◆ PROVIDED MATERIAL
- - - - -

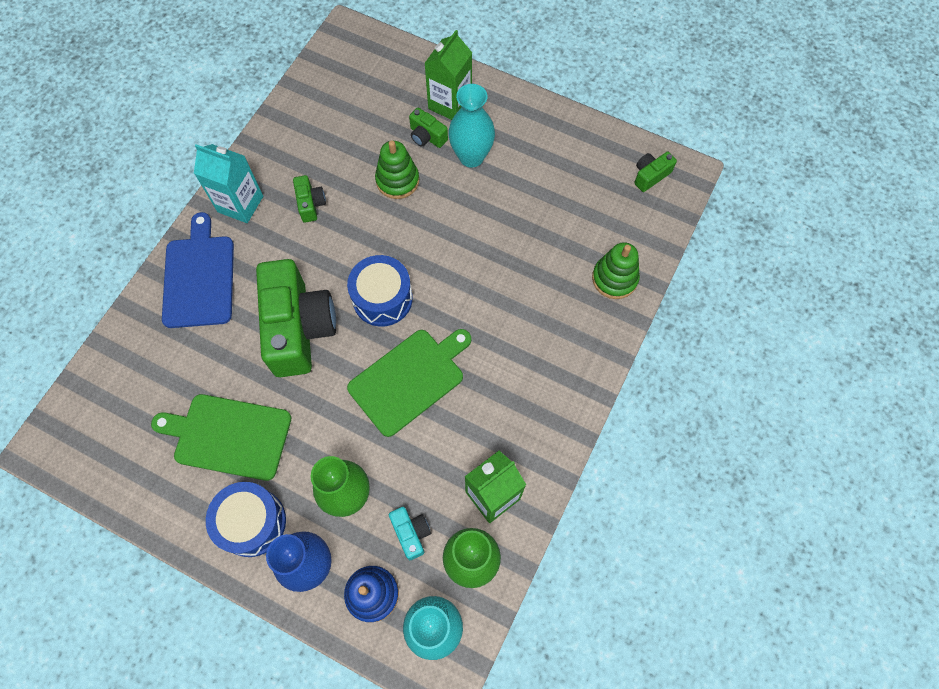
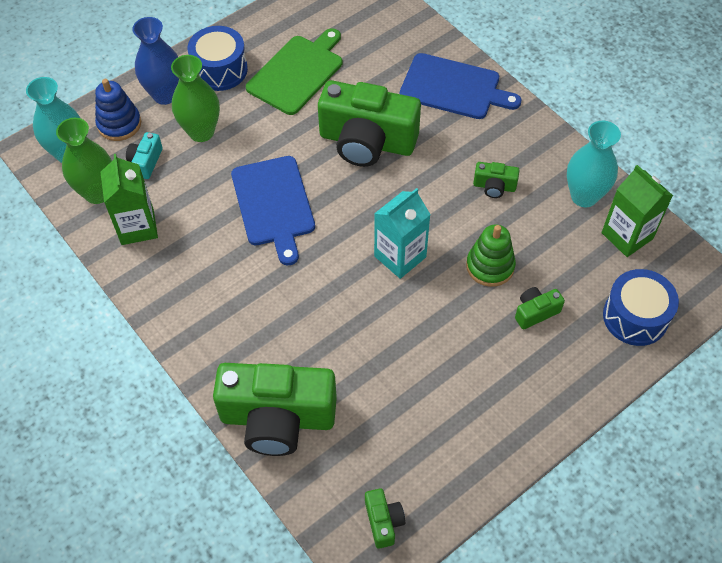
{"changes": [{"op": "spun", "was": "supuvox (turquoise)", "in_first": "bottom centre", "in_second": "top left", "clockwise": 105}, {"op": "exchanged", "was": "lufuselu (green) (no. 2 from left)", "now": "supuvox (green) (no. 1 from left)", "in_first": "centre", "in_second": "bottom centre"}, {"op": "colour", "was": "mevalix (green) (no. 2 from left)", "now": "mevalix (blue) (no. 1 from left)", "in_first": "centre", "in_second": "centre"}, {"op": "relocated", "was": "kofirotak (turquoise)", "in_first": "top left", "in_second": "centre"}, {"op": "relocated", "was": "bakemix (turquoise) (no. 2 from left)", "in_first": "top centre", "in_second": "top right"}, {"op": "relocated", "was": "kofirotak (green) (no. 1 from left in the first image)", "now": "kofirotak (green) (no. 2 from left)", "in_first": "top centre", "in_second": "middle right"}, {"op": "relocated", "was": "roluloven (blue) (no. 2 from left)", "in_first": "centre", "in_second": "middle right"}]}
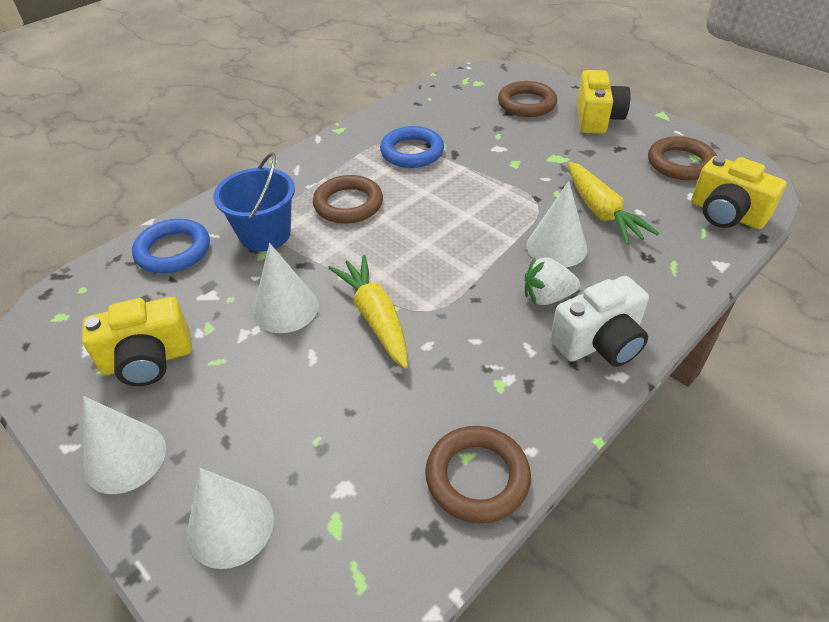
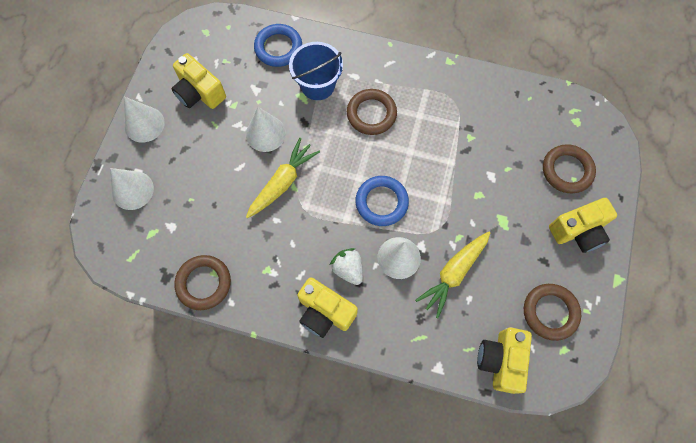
{"changes": [{"op": "colour", "was": "supuvox (white)", "now": "supuvox (yellow) (no. 2 from left)", "in_first": "middle right", "in_second": "bottom centre"}, {"op": "relocated", "was": "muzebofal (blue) (no. 2 from left)", "in_first": "top centre", "in_second": "centre"}]}
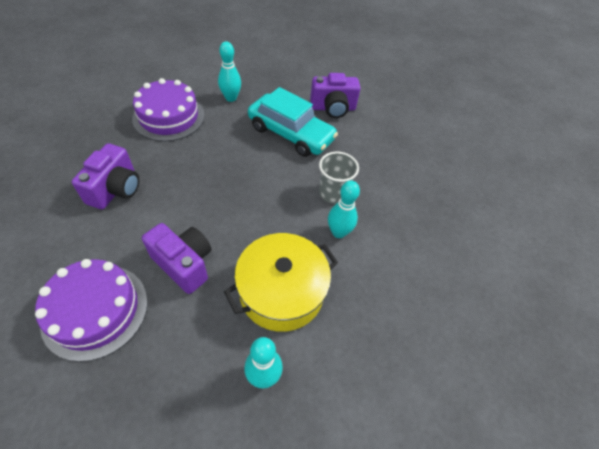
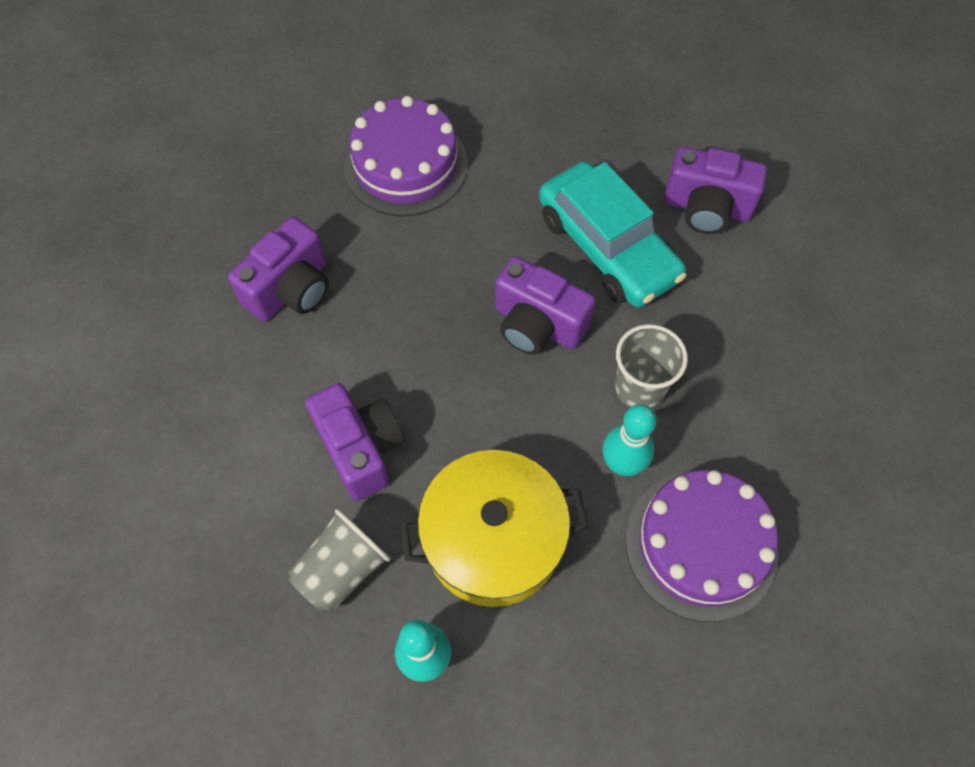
{"changes": [{"op": "appeared", "now": "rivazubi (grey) (no. 1 from left)", "in_second": "bottom centre"}, {"op": "appeared", "now": "supuvox (purple) (no. 3 from left)", "in_second": "centre"}, {"op": "relocated", "was": "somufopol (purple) (no. 1 from left in the first image)", "now": "somufopol (purple) (no. 2 from left)", "in_first": "bottom left", "in_second": "bottom right"}, {"op": "missing", "was": "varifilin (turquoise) (no. 1 from left)", "in_first": "top centre"}]}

- - - - -

◆ WHAT YOU ARE ASKED TO DO
For the data above, return an exact copy that contains no pictures.

◆ WRITTEN RESPONSE
{"changes": [{"op": "spun", "was": "supuvox (turquoise)", "in_first": "bottom centre", "in_second": "top left", "clockwise": 105}, {"op": "exchanged", "was": "lufuselu (green) (no. 2 from left)", "now": "supuvox (green) (no. 1 from left)", "in_first": "centre", "in_second": "bottom centre"}, {"op": "colour", "was": "mevalix (green) (no. 2 from left)", "now": "mevalix (blue) (no. 1 from left)", "in_first": "centre", "in_second": "centre"}, {"op": "relocated", "was": "kofirotak (turquoise)", "in_first": "top left", "in_second": "centre"}, {"op": "relocated", "was": "bakemix (turquoise) (no. 2 from left)", "in_first": "top centre", "in_second": "top right"}, {"op": "relocated", "was": "kofirotak (green) (no. 1 from left in the first image)", "now": "kofirotak (green) (no. 2 from left)", "in_first": "top centre", "in_second": "middle right"}, {"op": "relocated", "was": "roluloven (blue) (no. 2 from left)", "in_first": "centre", "in_second": "middle right"}]}
{"changes": [{"op": "colour", "was": "supuvox (white)", "now": "supuvox (yellow) (no. 2 from left)", "in_first": "middle right", "in_second": "bottom centre"}, {"op": "relocated", "was": "muzebofal (blue) (no. 2 from left)", "in_first": "top centre", "in_second": "centre"}]}
{"changes": [{"op": "appeared", "now": "rivazubi (grey) (no. 1 from left)", "in_second": "bottom centre"}, {"op": "appeared", "now": "supuvox (purple) (no. 3 from left)", "in_second": "centre"}, {"op": "relocated", "was": "somufopol (purple) (no. 1 from left in the first image)", "now": "somufopol (purple) (no. 2 from left)", "in_first": "bottom left", "in_second": "bottom right"}, {"op": "missing", "was": "varifilin (turquoise) (no. 1 from left)", "in_first": "top centre"}]}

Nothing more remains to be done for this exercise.